Your objective
Exact copies of the lines below are the goal; any images in them are dropped.

___ Provided data

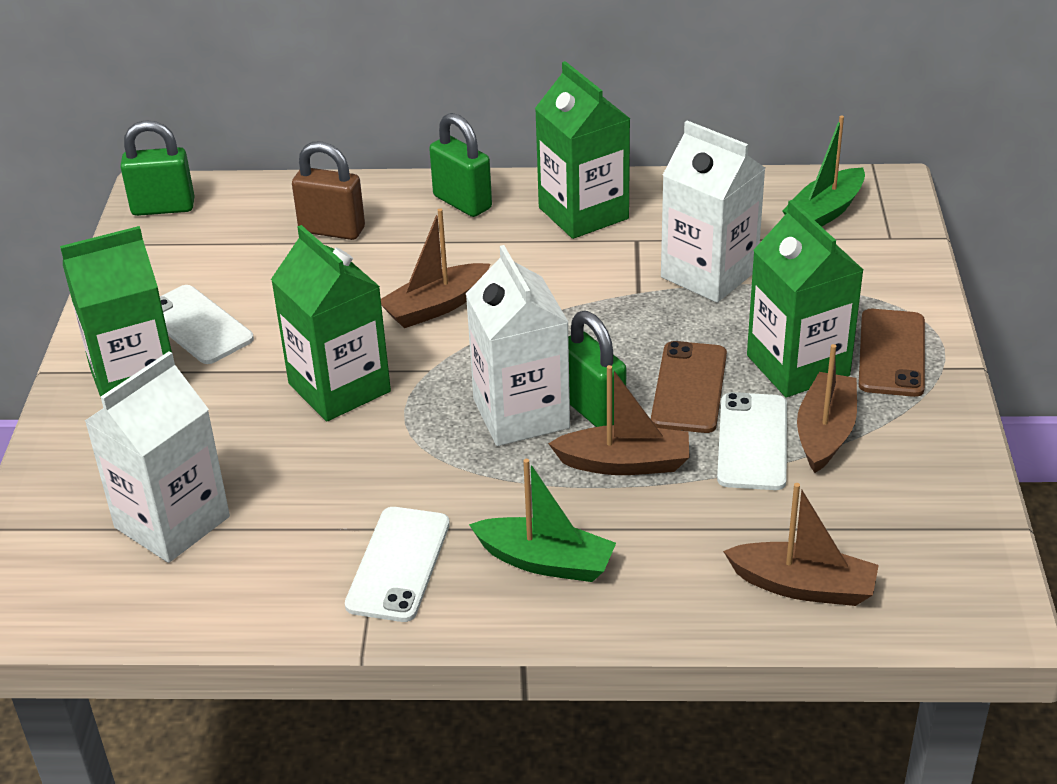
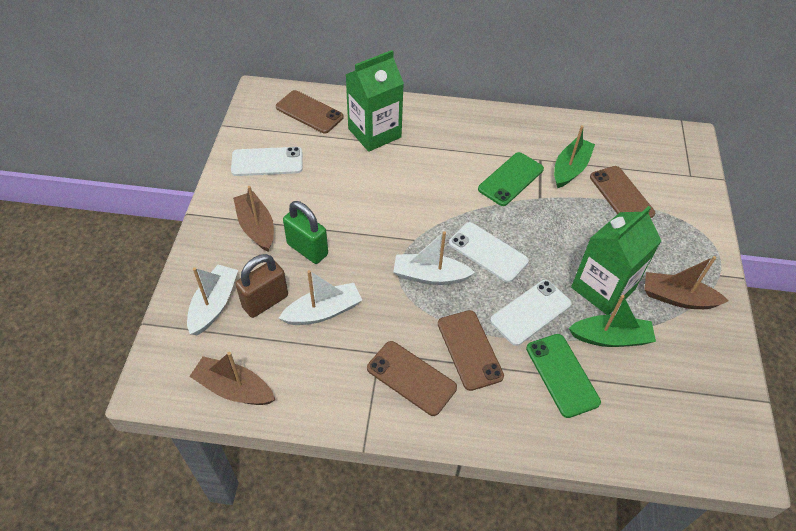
brown boat: 4 -> 3
brown phone: 2 -> 4
green carton: 4 -> 2
green padlock: 3 -> 1
green phone: 0 -> 2
white boat: 0 -> 3
white carton: 3 -> 0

______

Task answer
brown boat: 4 -> 3
brown phone: 2 -> 4
green carton: 4 -> 2
green padlock: 3 -> 1
green phone: 0 -> 2
white boat: 0 -> 3
white carton: 3 -> 0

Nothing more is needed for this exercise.